Exercise objective:
Beginning at the line that includes "C112: 1500uF (plus", print each remaining line of the data word for word. Output nothing else.

Input data:
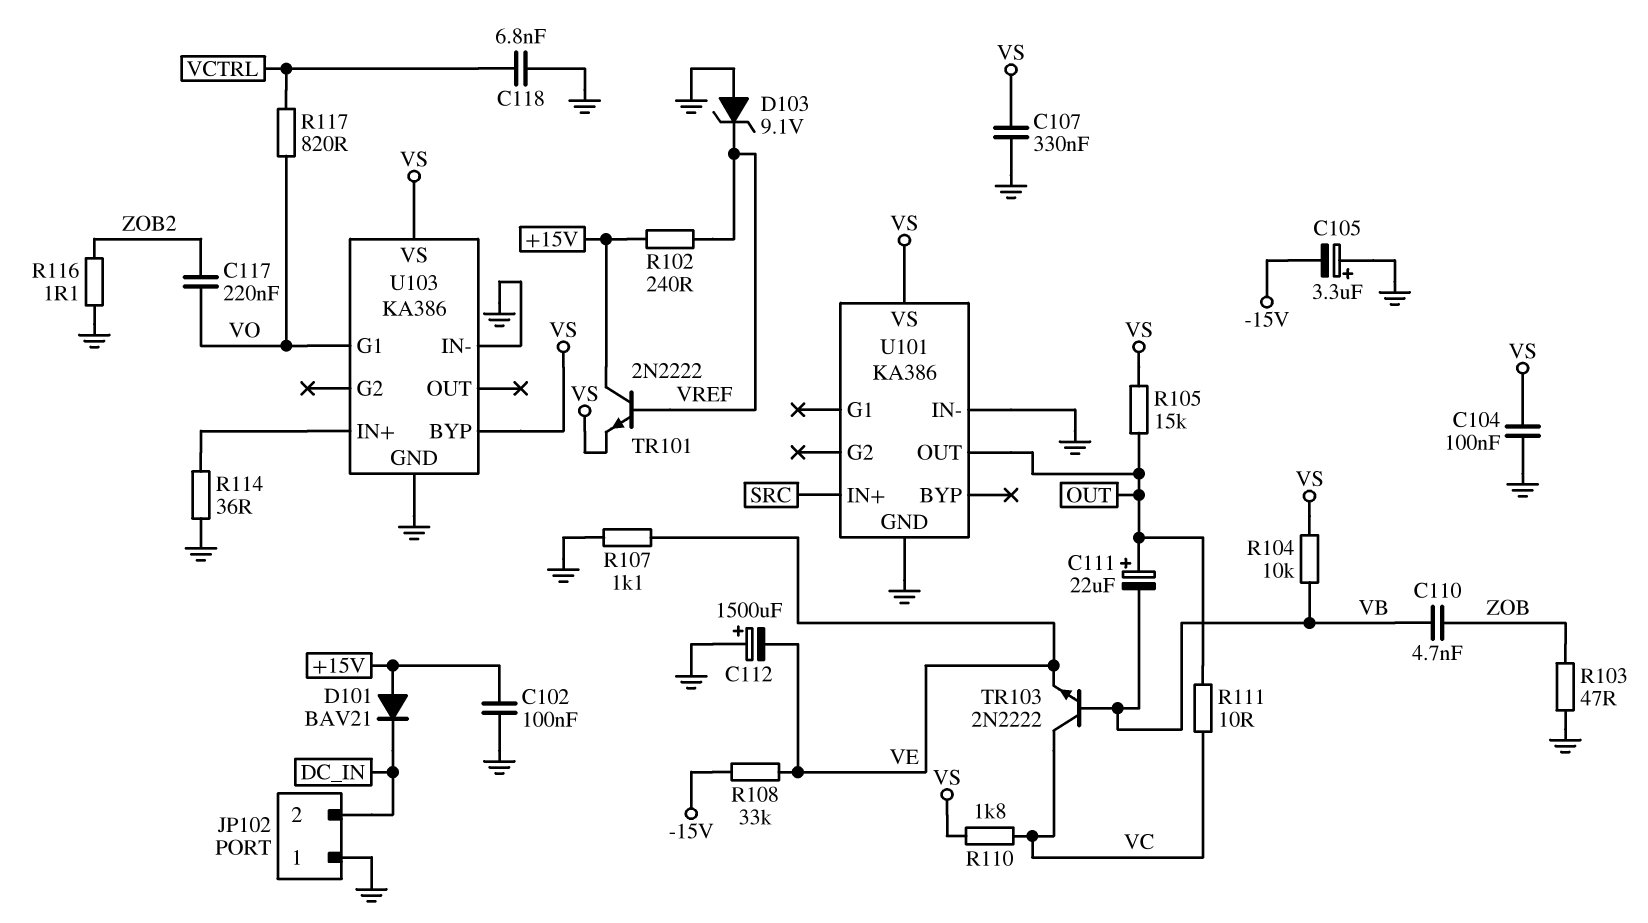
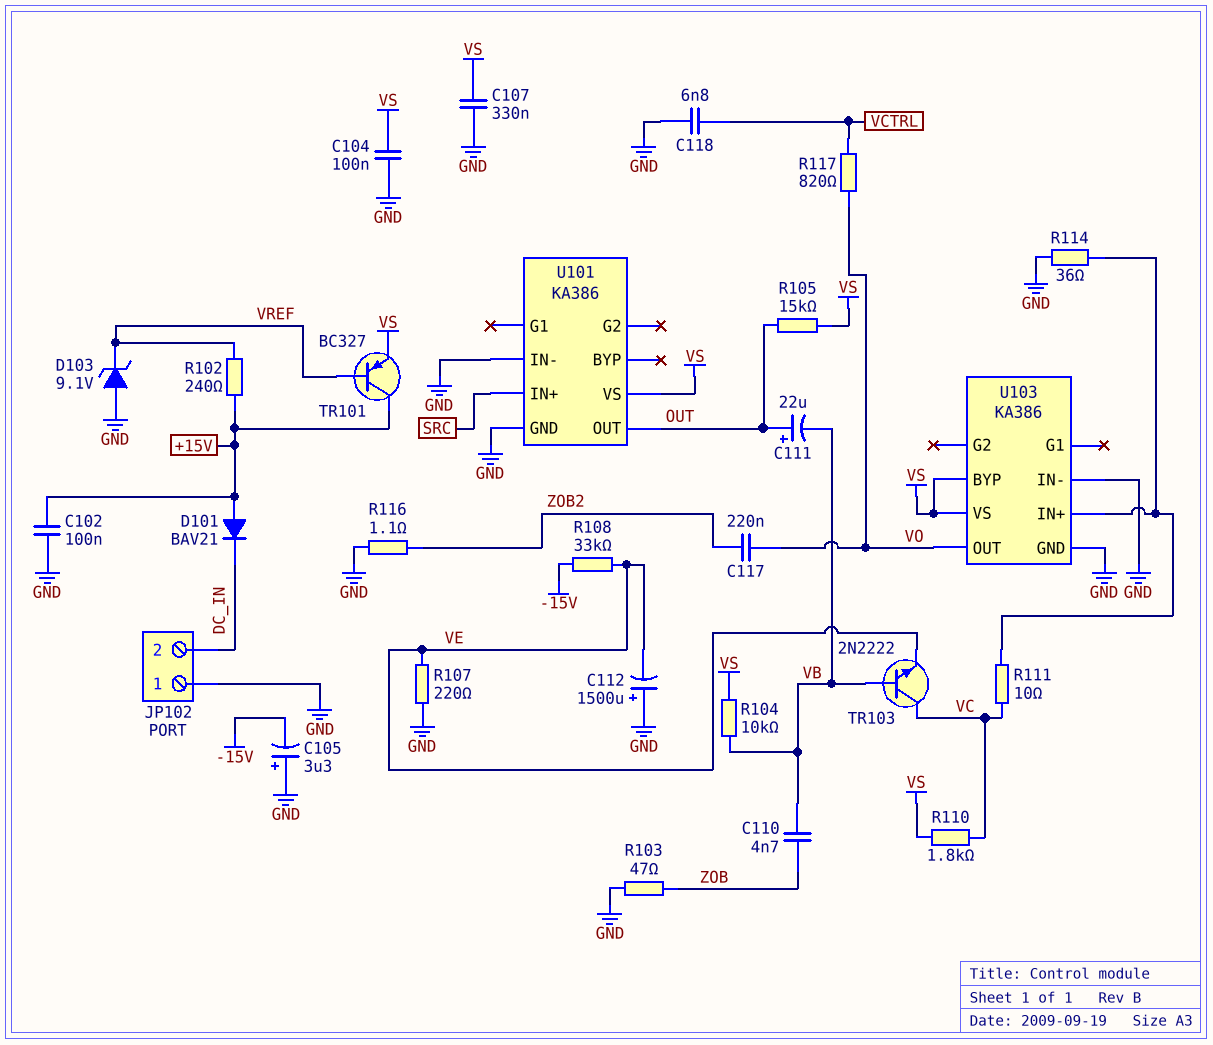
R107: 1.1k (GND, VE) -> 220 (GND, VE)
R111: 10 (OUT, VC) -> 10 (U103/IN+, VC)
TR101: NPN 2N2222 (B VREF, C +15V, E VS) -> PNP BC327 (B VREF, C +15V, E VS)
U103 pin G1: VO -> none
U103 pin OUT: none -> VO

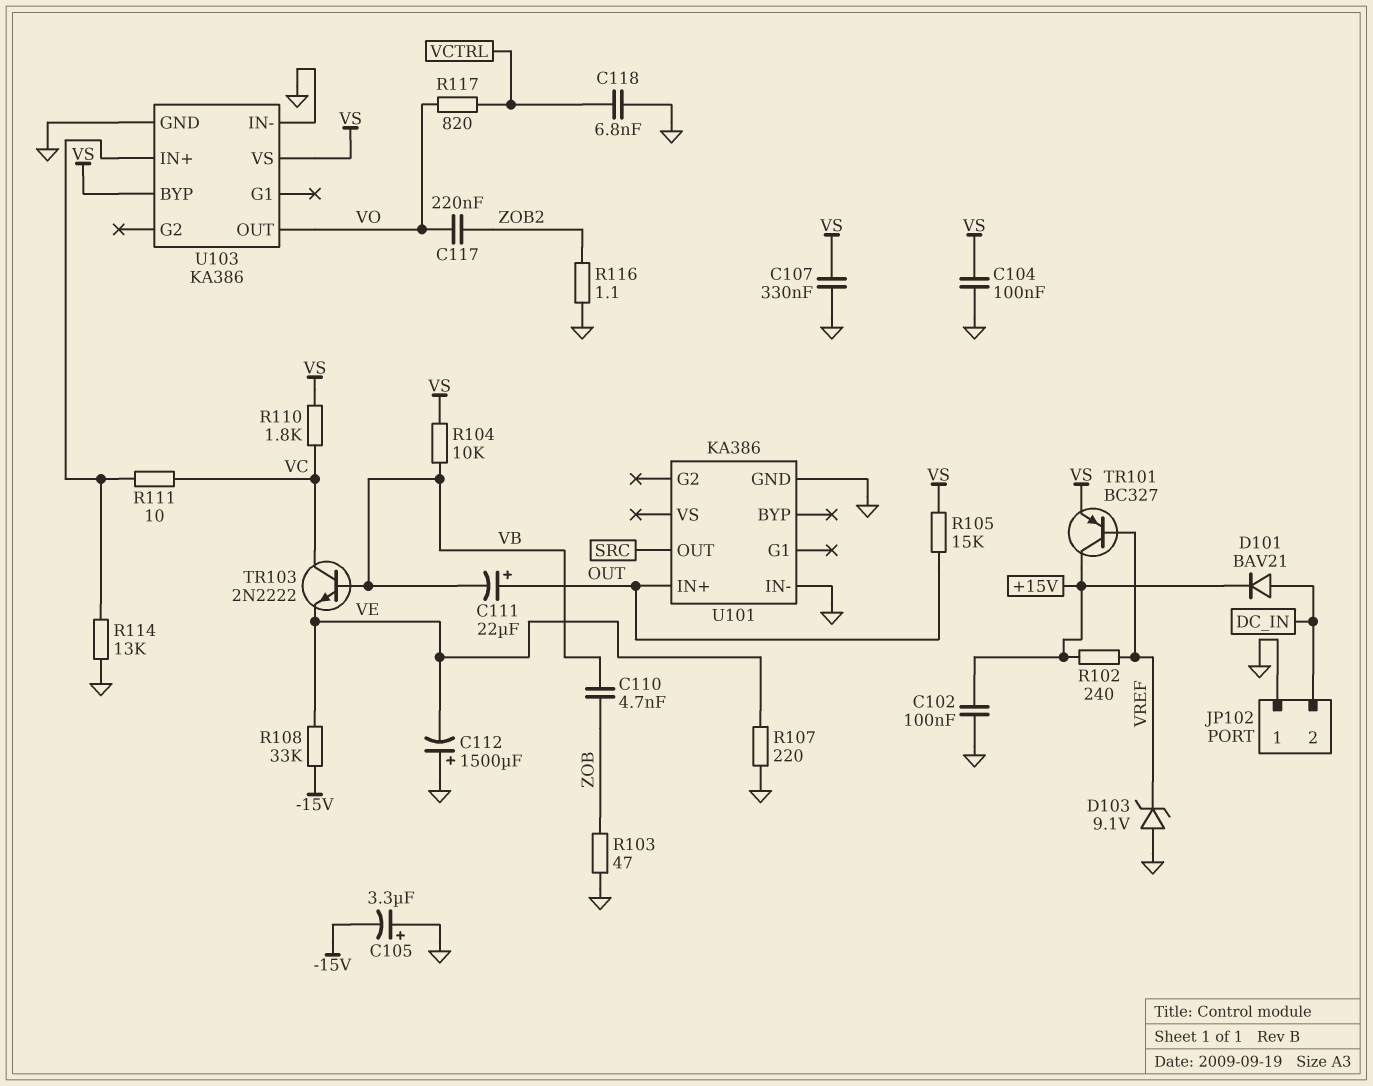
D101: diode BAV21 (A +15V, K DC_IN) -> diode BAV21 (A DC_IN, K +15V)
R114: 36 (GND, U103/IN+) -> 13k (GND, U103/IN+)
U101 pin IN+: SRC -> OUT
U101 pin OUT: OUT -> SRC
U101 pin VS: VS -> none

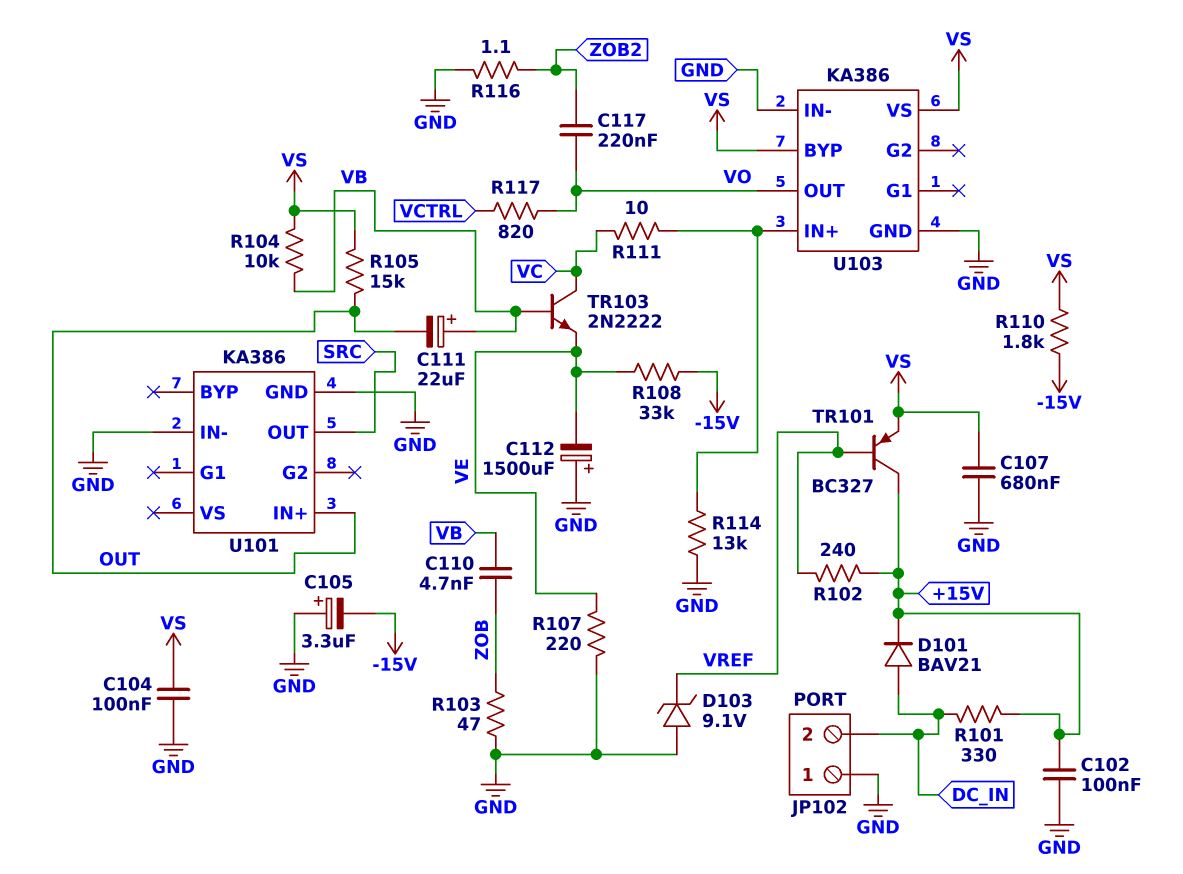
C107: 330nF (GND, VS) -> 680nF (GND, VS)
C111: 22uF (plus OUT, minus VB) -> 22uF (plus VB, minus OUT)
C118: 6.8nF (GND, VCTRL) -> none
R101: none -> 330 (+15V, DC_IN)
R110: 1.8k (VC, VS) -> 1.8k (-15V, VS)

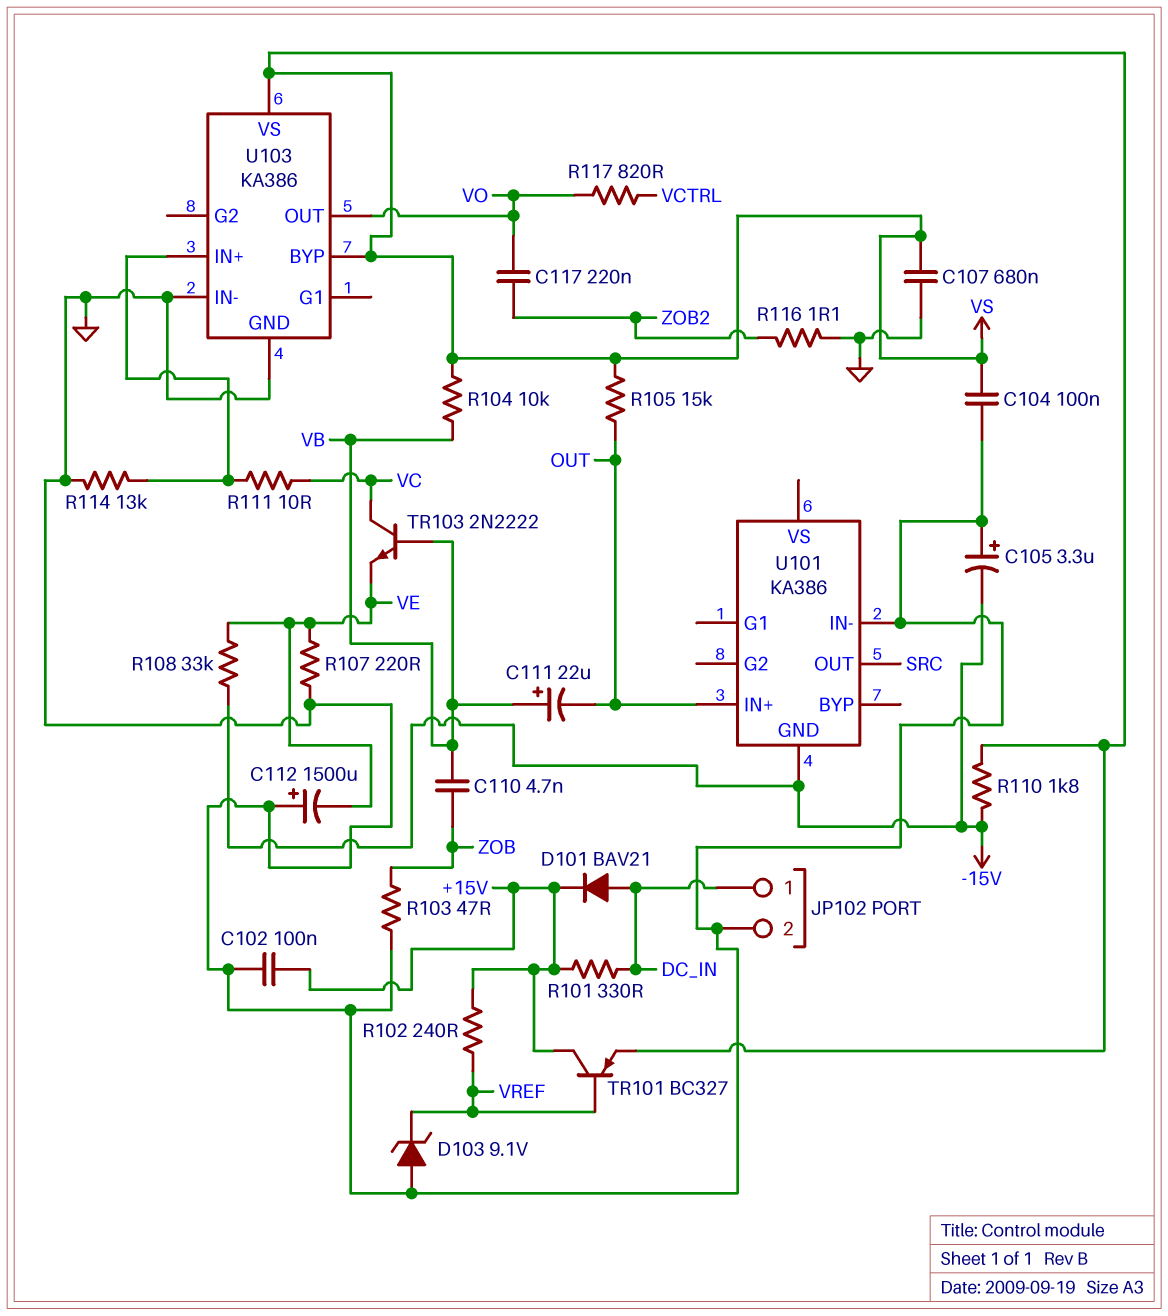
JP102 pin 1: GND -> DC_IN
JP102 pin 2: DC_IN -> GND
U101 pin GND: GND -> -15V

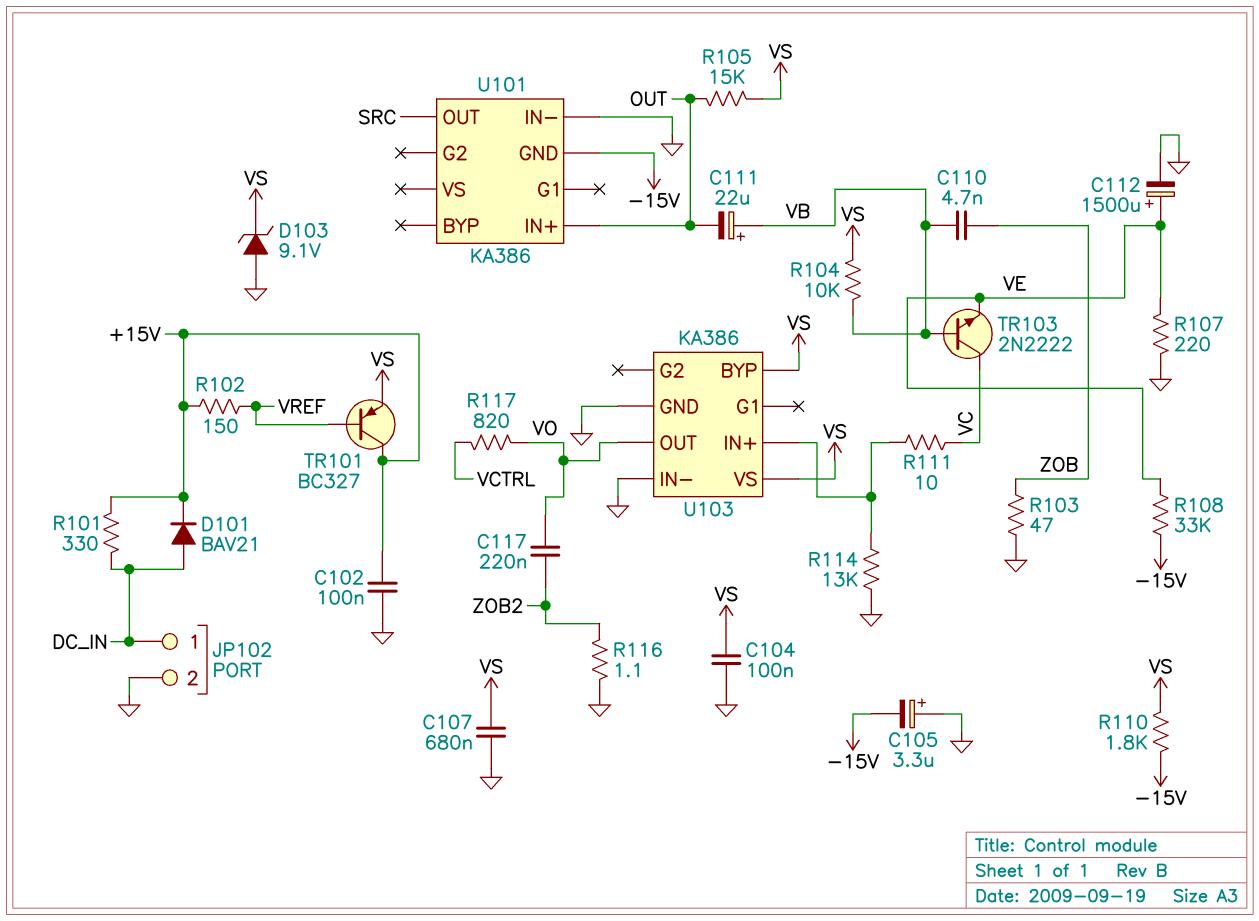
C112: 1500uF (plus GND, minus VE) -> 1500uF (plus VE, minus GND)
D103: zener 9.1V (A GND, K VREF) -> zener 9.1V (A GND, K VS)
R102: 240 (+15V, VREF) -> 150 (+15V, VREF)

Reply to the task:
C112: 1500uF (plus GND, minus VE) -> 1500uF (plus VE, minus GND)
D103: zener 9.1V (A GND, K VREF) -> zener 9.1V (A GND, K VS)
R102: 240 (+15V, VREF) -> 150 (+15V, VREF)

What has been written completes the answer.